Write the listing out again exactly as it stands, with no images.

[Provided material — start]

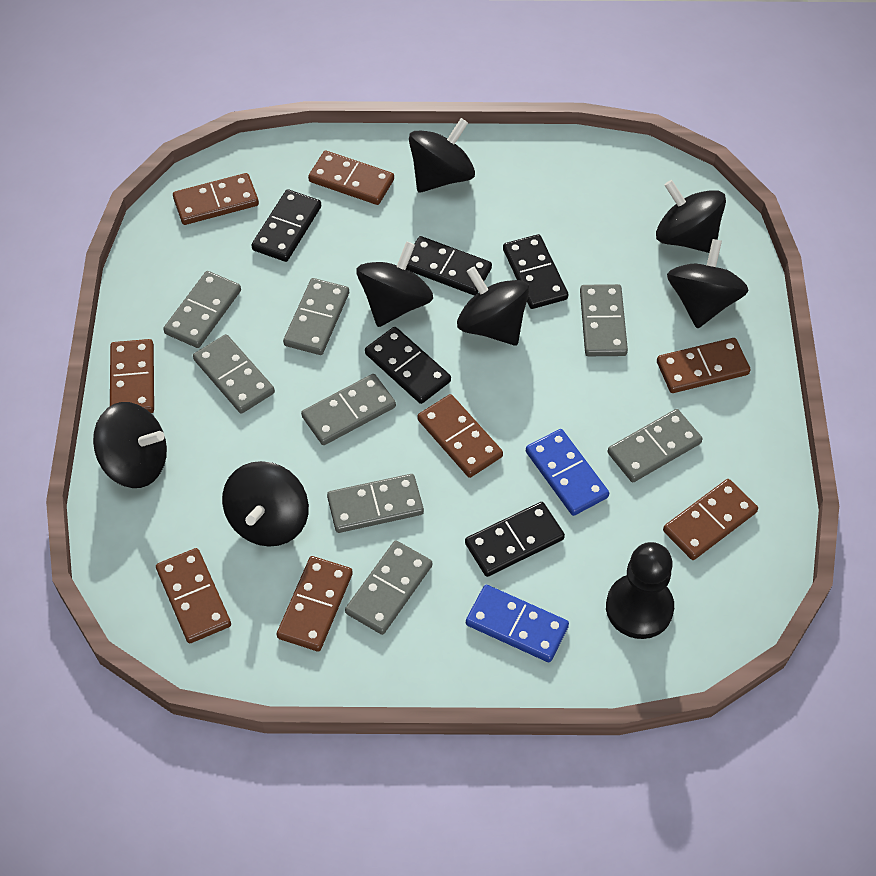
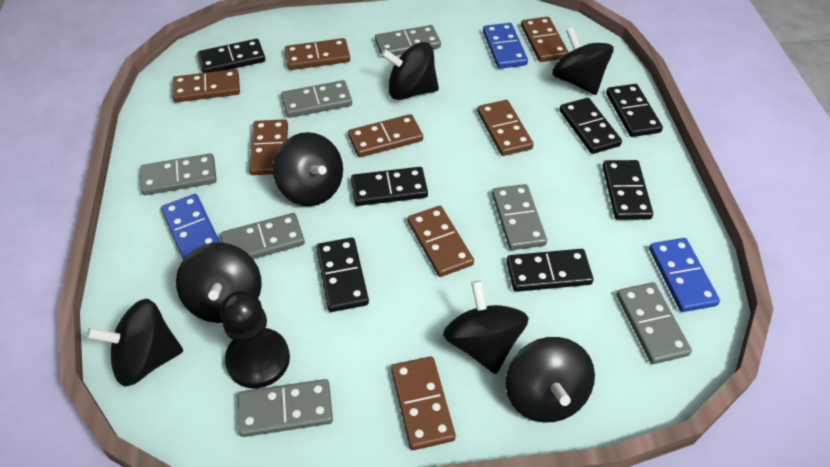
black domino: 5 -> 7
blue domino: 2 -> 3
grey domino: 8 -> 7

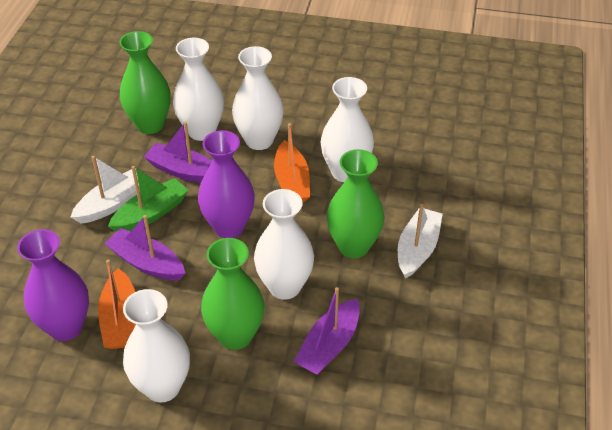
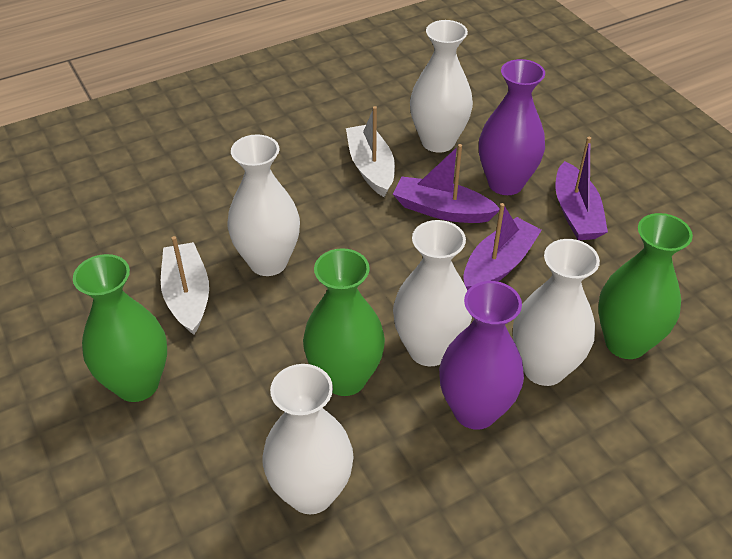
green boat: 1 -> 0
orange boat: 2 -> 0

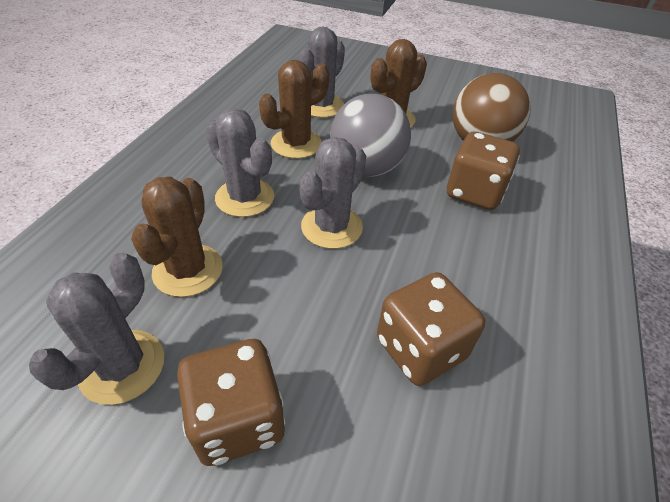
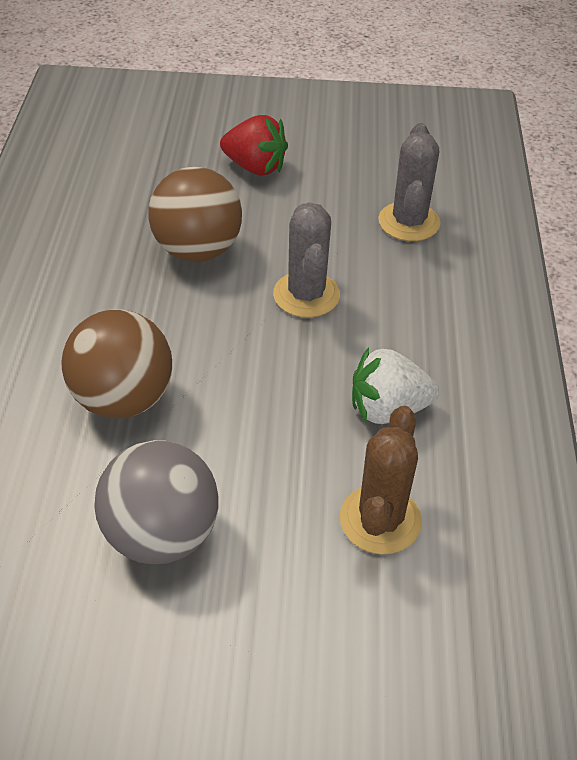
brown ball: 1 -> 2
brown cactus: 3 -> 1
brown dice: 3 -> 0
grey cactus: 4 -> 2
red strawberry: 0 -> 1
white strawberry: 0 -> 1

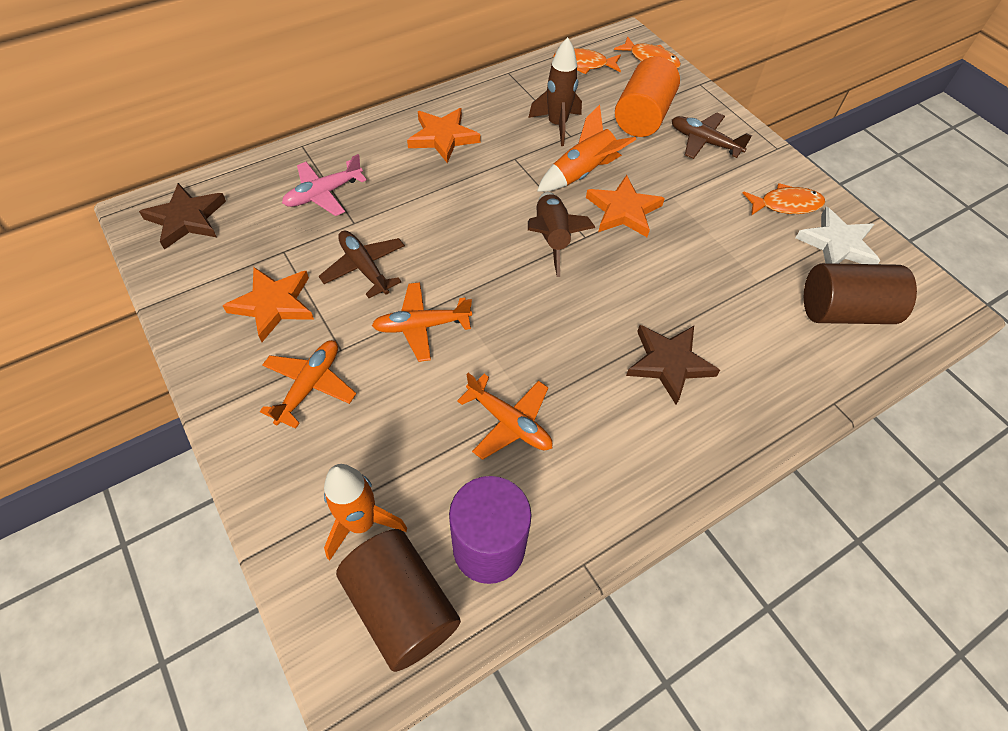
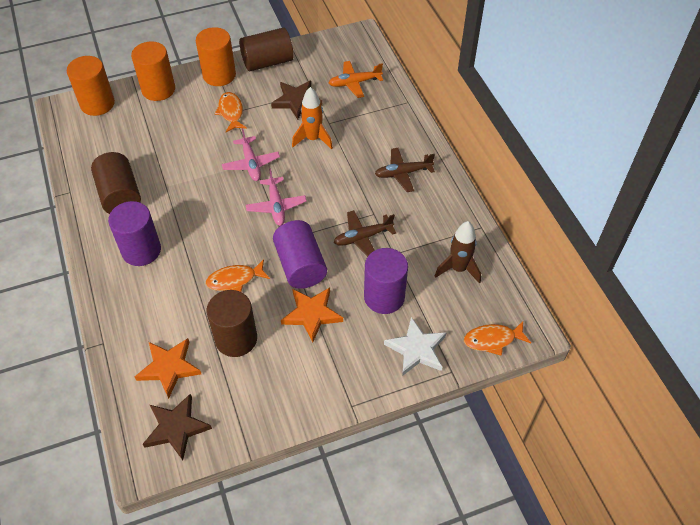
brown cylinder: 2 -> 3
brown rocket: 2 -> 1
orange cylinder: 1 -> 3
orange plane: 3 -> 1
orange rocket: 2 -> 1
orange star: 3 -> 2
pink plane: 1 -> 2
purple cylinder: 1 -> 3

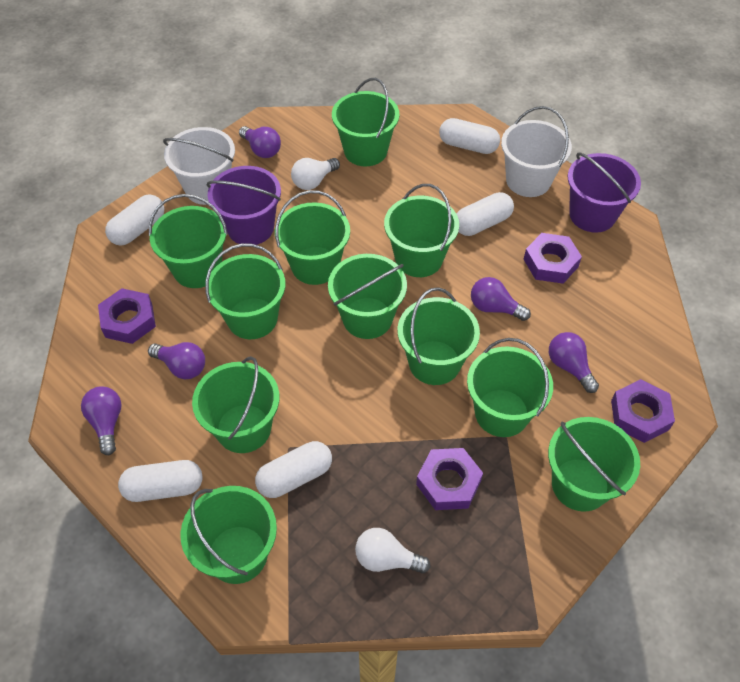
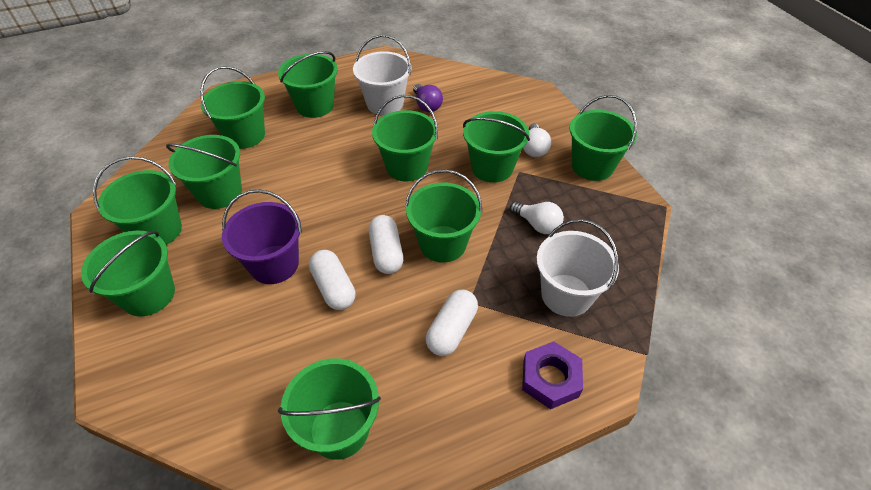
green bucket: 11 -> 10
purple bucket: 2 -> 1
purple light bulb: 5 -> 1
purple nut: 4 -> 1
white capsule: 5 -> 3

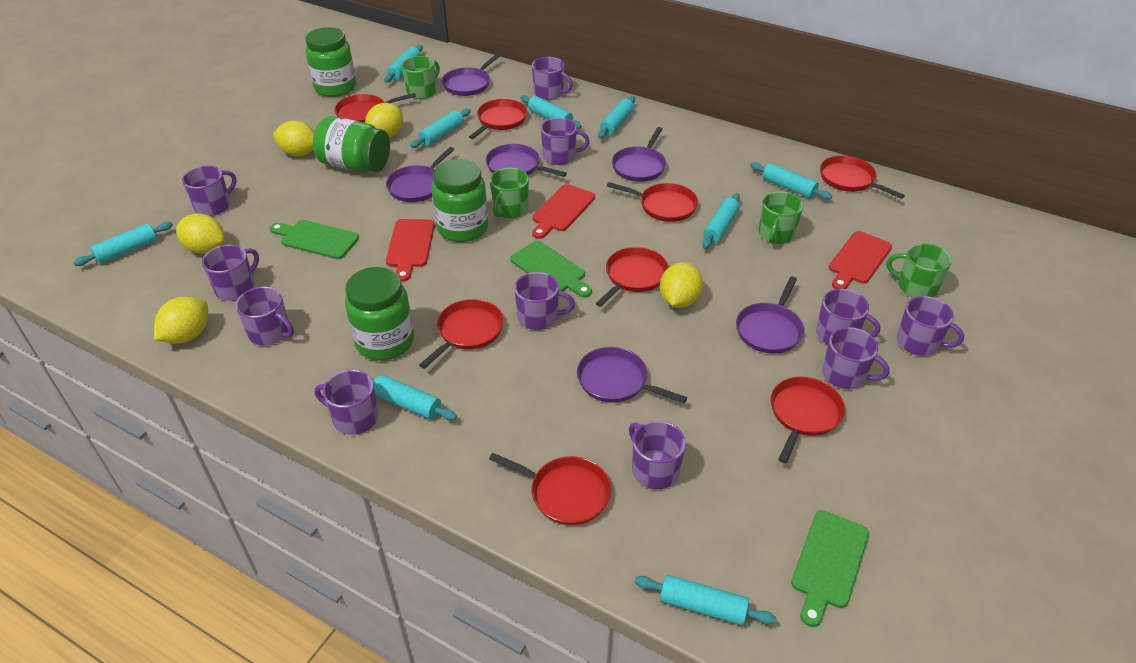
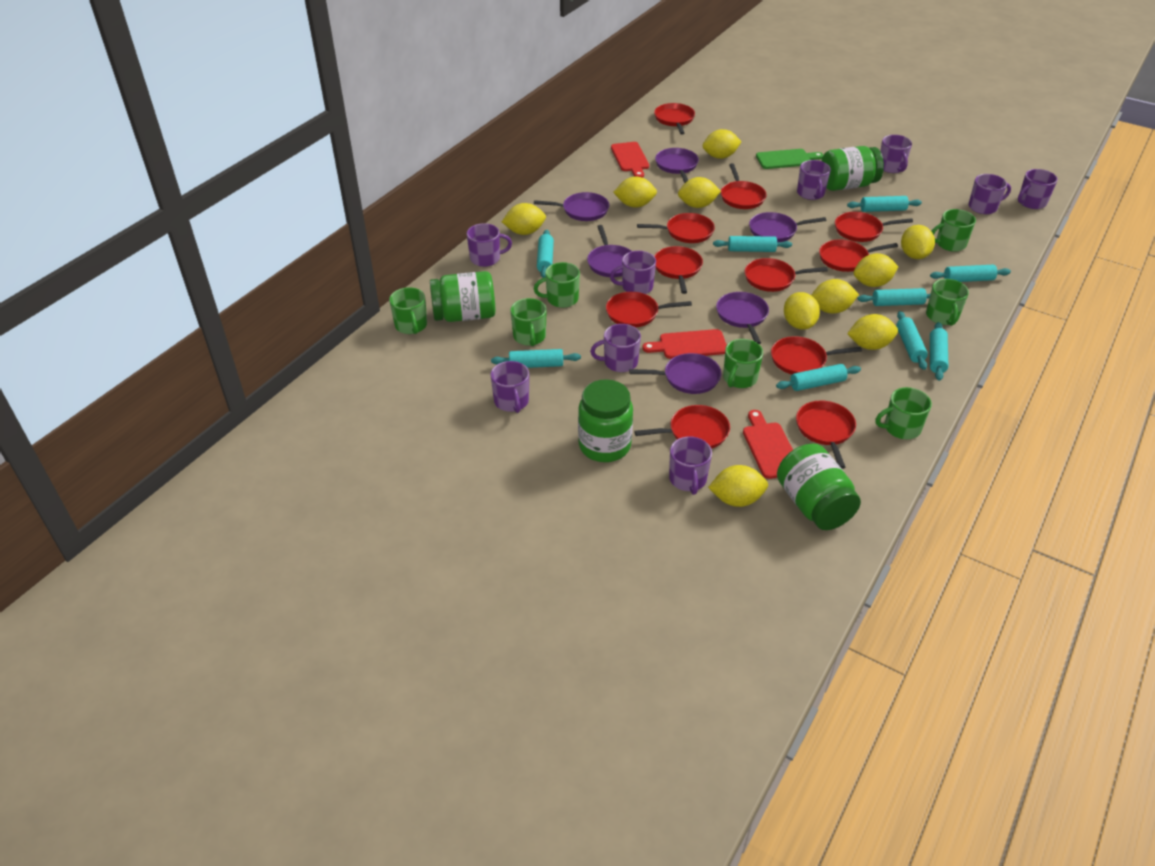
green cutting board: 3 -> 1
green mug: 4 -> 7
purple mug: 11 -> 9
red pan: 8 -> 11
yellow lemon: 5 -> 10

[Provided material — finish]

● Response box:
black domino: 5 -> 7
blue domino: 2 -> 3
grey domino: 8 -> 7

green boat: 1 -> 0
orange boat: 2 -> 0

brown ball: 1 -> 2
brown cactus: 3 -> 1
brown dice: 3 -> 0
grey cactus: 4 -> 2
red strawberry: 0 -> 1
white strawberry: 0 -> 1

brown cylinder: 2 -> 3
brown rocket: 2 -> 1
orange cylinder: 1 -> 3
orange plane: 3 -> 1
orange rocket: 2 -> 1
orange star: 3 -> 2
pink plane: 1 -> 2
purple cylinder: 1 -> 3

green bucket: 11 -> 10
purple bucket: 2 -> 1
purple light bulb: 5 -> 1
purple nut: 4 -> 1
white capsule: 5 -> 3

green cutting board: 3 -> 1
green mug: 4 -> 7
purple mug: 11 -> 9
red pan: 8 -> 11
yellow lemon: 5 -> 10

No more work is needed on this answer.